(Collected data entries)
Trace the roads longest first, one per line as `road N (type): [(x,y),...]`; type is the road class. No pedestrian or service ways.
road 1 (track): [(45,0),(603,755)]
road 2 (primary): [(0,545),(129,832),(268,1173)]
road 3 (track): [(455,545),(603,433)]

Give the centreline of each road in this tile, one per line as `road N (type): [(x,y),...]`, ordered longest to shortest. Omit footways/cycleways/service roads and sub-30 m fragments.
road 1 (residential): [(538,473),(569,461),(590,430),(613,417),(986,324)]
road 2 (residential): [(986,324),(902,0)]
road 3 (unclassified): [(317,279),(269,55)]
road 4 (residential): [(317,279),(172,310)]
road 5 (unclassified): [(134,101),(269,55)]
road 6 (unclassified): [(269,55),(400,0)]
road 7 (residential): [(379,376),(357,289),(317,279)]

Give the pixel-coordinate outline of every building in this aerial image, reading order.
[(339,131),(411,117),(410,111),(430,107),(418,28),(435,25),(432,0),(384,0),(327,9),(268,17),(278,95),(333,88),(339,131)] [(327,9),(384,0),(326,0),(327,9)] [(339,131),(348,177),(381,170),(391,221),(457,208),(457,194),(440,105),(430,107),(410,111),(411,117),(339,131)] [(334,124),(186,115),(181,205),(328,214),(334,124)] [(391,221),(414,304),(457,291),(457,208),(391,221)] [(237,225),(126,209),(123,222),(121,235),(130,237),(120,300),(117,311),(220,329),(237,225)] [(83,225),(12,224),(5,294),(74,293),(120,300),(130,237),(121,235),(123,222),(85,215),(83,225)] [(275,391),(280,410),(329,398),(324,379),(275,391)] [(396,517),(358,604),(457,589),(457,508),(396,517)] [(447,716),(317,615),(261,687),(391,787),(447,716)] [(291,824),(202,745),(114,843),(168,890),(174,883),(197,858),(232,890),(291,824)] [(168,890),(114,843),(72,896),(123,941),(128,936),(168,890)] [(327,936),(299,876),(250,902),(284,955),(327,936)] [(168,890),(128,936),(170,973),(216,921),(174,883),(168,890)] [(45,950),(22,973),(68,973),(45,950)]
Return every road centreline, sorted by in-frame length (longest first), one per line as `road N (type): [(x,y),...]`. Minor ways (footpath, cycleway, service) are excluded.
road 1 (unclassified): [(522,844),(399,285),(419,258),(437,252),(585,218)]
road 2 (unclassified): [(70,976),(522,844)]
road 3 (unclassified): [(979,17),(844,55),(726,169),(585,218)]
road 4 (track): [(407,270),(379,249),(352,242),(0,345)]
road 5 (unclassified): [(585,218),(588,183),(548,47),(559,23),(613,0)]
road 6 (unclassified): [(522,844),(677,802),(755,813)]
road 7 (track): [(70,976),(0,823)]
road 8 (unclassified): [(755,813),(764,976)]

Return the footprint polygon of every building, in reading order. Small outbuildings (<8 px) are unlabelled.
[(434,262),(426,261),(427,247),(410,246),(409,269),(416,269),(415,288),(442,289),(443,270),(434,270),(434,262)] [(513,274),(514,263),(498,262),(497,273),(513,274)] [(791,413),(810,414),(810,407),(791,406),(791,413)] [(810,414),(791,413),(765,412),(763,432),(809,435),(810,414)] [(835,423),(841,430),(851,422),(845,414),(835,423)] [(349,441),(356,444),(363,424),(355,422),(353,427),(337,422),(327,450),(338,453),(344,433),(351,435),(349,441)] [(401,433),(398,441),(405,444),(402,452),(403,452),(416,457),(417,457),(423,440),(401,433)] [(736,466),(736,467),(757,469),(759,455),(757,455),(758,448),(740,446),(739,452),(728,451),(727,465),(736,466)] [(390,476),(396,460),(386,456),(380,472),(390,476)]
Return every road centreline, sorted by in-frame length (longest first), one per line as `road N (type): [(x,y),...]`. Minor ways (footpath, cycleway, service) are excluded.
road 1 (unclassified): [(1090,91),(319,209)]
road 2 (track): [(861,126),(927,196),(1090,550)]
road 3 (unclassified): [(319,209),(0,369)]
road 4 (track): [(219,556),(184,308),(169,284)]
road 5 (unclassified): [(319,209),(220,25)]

* [What to do]: Every single entry above has to be copied exactly.

* [Response]:
Trace the roads longest first, one per line as `road N (type): [(x,y),...]`; type is the road class. No pedestrian or service ways.
road 1 (track): [(45,0),(603,755)]
road 2 (primary): [(0,545),(129,832),(268,1173)]
road 3 (track): [(455,545),(603,433)]

Give the centreline of each road in this tile, one per line as `road N (type): [(x,y),...]`, ordered longest to shortest. Omit footways/cycleways/service roads and sub-30 m fragments.
road 1 (residential): [(538,473),(569,461),(590,430),(613,417),(986,324)]
road 2 (residential): [(986,324),(902,0)]
road 3 (unclassified): [(317,279),(269,55)]
road 4 (residential): [(317,279),(172,310)]
road 5 (unclassified): [(134,101),(269,55)]
road 6 (unclassified): [(269,55),(400,0)]
road 7 (residential): [(379,376),(357,289),(317,279)]

Give the pixel-coordinate outline of every building in this aerial image, reading order.
[(339,131),(411,117),(410,111),(430,107),(418,28),(435,25),(432,0),(384,0),(327,9),(268,17),(278,95),(333,88),(339,131)] [(327,9),(384,0),(326,0),(327,9)] [(339,131),(348,177),(381,170),(391,221),(457,208),(457,194),(440,105),(430,107),(410,111),(411,117),(339,131)] [(334,124),(186,115),(181,205),(328,214),(334,124)] [(391,221),(414,304),(457,291),(457,208),(391,221)] [(237,225),(126,209),(123,222),(121,235),(130,237),(120,300),(117,311),(220,329),(237,225)] [(83,225),(12,224),(5,294),(74,293),(120,300),(130,237),(121,235),(123,222),(85,215),(83,225)] [(275,391),(280,410),(329,398),(324,379),(275,391)] [(396,517),(358,604),(457,589),(457,508),(396,517)] [(447,716),(317,615),(261,687),(391,787),(447,716)] [(291,824),(202,745),(114,843),(168,890),(174,883),(197,858),(232,890),(291,824)] [(168,890),(114,843),(72,896),(123,941),(128,936),(168,890)] [(327,936),(299,876),(250,902),(284,955),(327,936)] [(168,890),(128,936),(170,973),(216,921),(174,883),(168,890)] [(45,950),(22,973),(68,973),(45,950)]
Return every road centreline, sorted by in-frame length (longest first), one per line as `road N (type): [(x,y),...]`. Minor ways (footpath, cycleway, service) are excluded.
road 1 (unclassified): [(522,844),(399,285),(419,258),(437,252),(585,218)]
road 2 (unclassified): [(70,976),(522,844)]
road 3 (unclassified): [(979,17),(844,55),(726,169),(585,218)]
road 4 (track): [(407,270),(379,249),(352,242),(0,345)]
road 5 (unclassified): [(585,218),(588,183),(548,47),(559,23),(613,0)]
road 6 (unclassified): [(522,844),(677,802),(755,813)]
road 7 (track): [(70,976),(0,823)]
road 8 (unclassified): [(755,813),(764,976)]

Return the footprint polygon of every building, in reading order. Small outbuildings (<8 px) are unlabelled.
[(434,262),(426,261),(427,247),(410,246),(409,269),(416,269),(415,288),(442,289),(443,270),(434,270),(434,262)] [(513,274),(514,263),(498,262),(497,273),(513,274)] [(791,413),(810,414),(810,407),(791,406),(791,413)] [(810,414),(791,413),(765,412),(763,432),(809,435),(810,414)] [(835,423),(841,430),(851,422),(845,414),(835,423)] [(349,441),(356,444),(363,424),(355,422),(353,427),(337,422),(327,450),(338,453),(344,433),(351,435),(349,441)] [(401,433),(398,441),(405,444),(402,452),(403,452),(416,457),(417,457),(423,440),(401,433)] [(736,466),(736,467),(757,469),(759,455),(757,455),(758,448),(740,446),(739,452),(728,451),(727,465),(736,466)] [(390,476),(396,460),(386,456),(380,472),(390,476)]
Return every road centreline, sorted by in-frame length (longest first), one per line as `road N (type): [(x,y),...]`. Minor ways (footpath, cycleway, service) are excluded.
road 1 (unclassified): [(1090,91),(319,209)]
road 2 (track): [(861,126),(927,196),(1090,550)]
road 3 (unclassified): [(319,209),(0,369)]
road 4 (track): [(219,556),(184,308),(169,284)]
road 5 (unclassified): [(319,209),(220,25)]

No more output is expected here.